__Assignment__. Out of the material that follows, write out exactly the lines from the line with "pink brick H8" to the line with "grey brick I4", both ends included, and no others.

__Dataset__.

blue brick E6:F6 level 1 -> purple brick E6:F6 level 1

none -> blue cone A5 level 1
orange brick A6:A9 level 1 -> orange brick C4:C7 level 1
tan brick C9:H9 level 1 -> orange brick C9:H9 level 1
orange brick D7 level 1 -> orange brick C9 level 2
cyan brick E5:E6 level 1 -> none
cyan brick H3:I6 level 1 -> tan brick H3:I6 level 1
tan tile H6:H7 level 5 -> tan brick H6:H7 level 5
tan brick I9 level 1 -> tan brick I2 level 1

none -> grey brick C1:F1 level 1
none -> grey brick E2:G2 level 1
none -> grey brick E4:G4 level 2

* * *

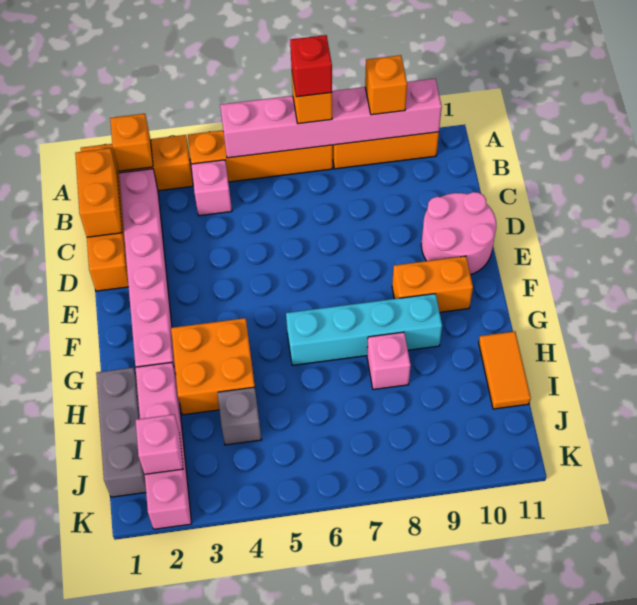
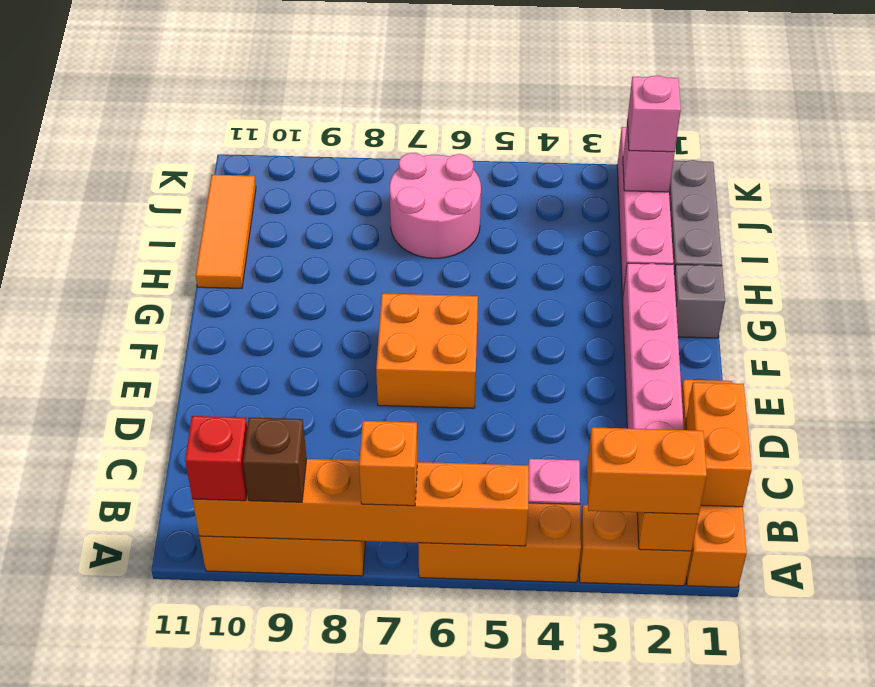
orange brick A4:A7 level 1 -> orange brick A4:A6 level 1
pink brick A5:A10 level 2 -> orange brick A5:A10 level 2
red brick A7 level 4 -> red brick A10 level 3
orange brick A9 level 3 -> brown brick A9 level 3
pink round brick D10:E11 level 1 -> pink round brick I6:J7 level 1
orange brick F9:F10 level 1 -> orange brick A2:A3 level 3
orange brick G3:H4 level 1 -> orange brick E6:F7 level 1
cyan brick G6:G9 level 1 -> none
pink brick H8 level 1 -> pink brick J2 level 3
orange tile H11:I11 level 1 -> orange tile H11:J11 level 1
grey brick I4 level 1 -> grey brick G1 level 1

--

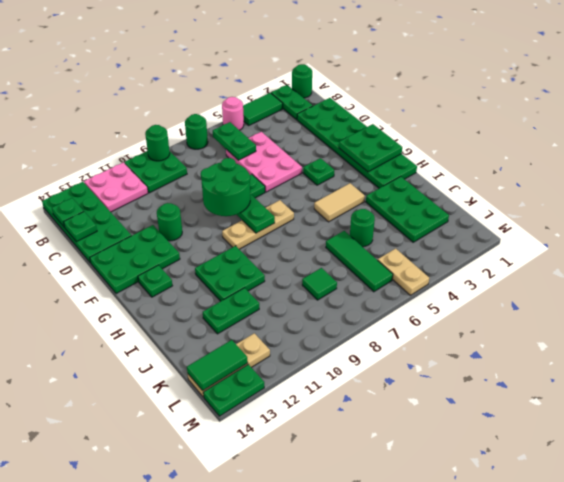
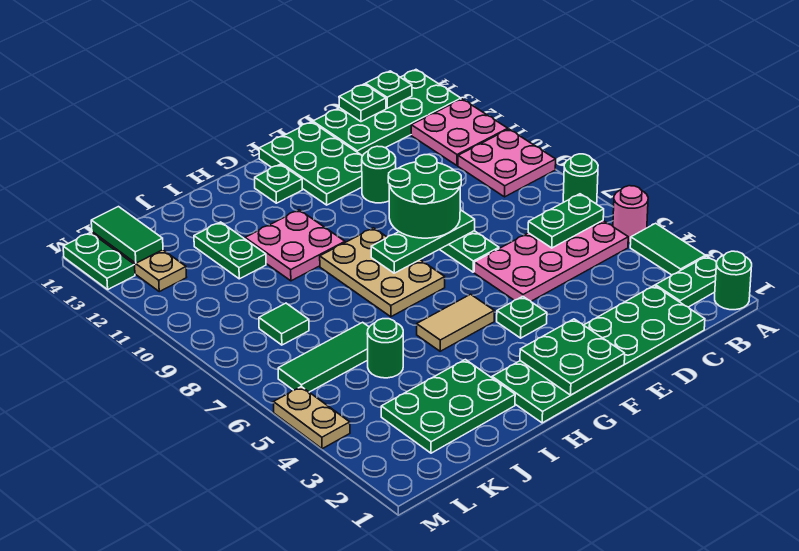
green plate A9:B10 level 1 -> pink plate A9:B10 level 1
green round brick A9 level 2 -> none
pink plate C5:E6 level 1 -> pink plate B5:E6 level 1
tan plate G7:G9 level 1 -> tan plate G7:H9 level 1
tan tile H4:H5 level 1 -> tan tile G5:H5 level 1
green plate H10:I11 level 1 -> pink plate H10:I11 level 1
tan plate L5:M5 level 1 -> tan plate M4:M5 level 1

__Task response__.
pink brick H8 level 1 -> pink brick J2 level 3
orange tile H11:I11 level 1 -> orange tile H11:J11 level 1
grey brick I4 level 1 -> grey brick G1 level 1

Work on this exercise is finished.